Return, exactly and in full, the lines of the records below starting at the one with "none -> brown brick D8:I8 level 1" and ending at the one with "black plate J5", and no other lines.

| DATA SUPPLIED |
*** Begin section ***

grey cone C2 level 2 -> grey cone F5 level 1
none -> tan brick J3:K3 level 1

*** End section ***
*** Begin section ***

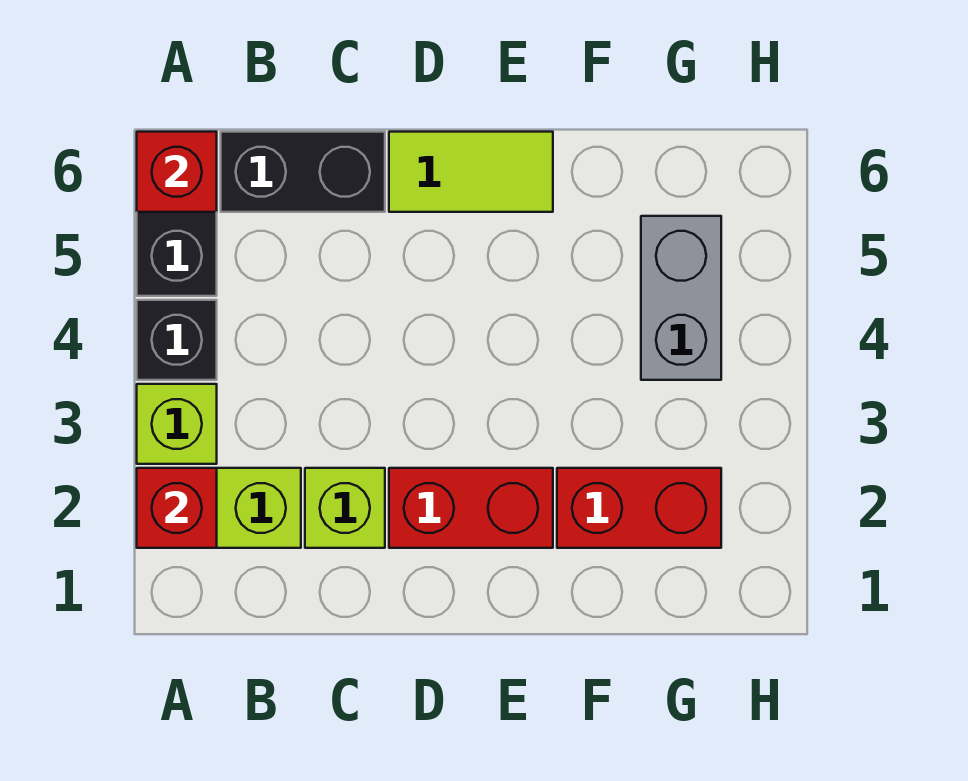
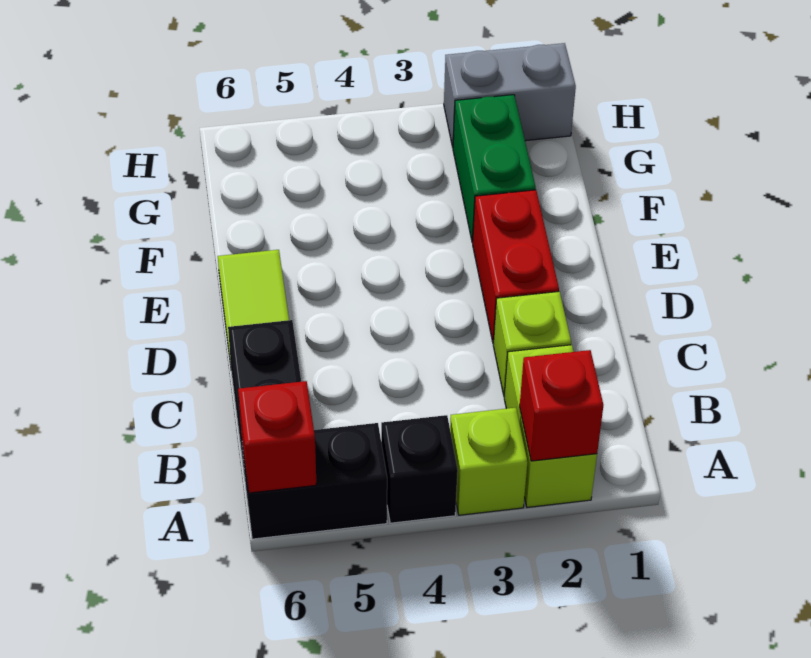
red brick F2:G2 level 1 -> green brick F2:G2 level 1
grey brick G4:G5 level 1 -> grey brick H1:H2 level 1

*** End section ***
*** Begin section ***

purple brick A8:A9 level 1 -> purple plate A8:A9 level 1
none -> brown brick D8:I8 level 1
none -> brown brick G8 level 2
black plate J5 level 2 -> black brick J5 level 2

*** End section ***

| RESPONSE TO THE TASK |
none -> brown brick D8:I8 level 1
none -> brown brick G8 level 2
black plate J5 level 2 -> black brick J5 level 2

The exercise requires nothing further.